> Recorded information:
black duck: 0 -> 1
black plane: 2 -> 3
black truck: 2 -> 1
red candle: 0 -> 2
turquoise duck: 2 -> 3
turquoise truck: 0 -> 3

> What you should do: Using the records above, please repeat the line with "black plane: 2 -> 3" and every line after it exactly, and give no other text.

> Exercise output:
black plane: 2 -> 3
black truck: 2 -> 1
red candle: 0 -> 2
turquoise duck: 2 -> 3
turquoise truck: 0 -> 3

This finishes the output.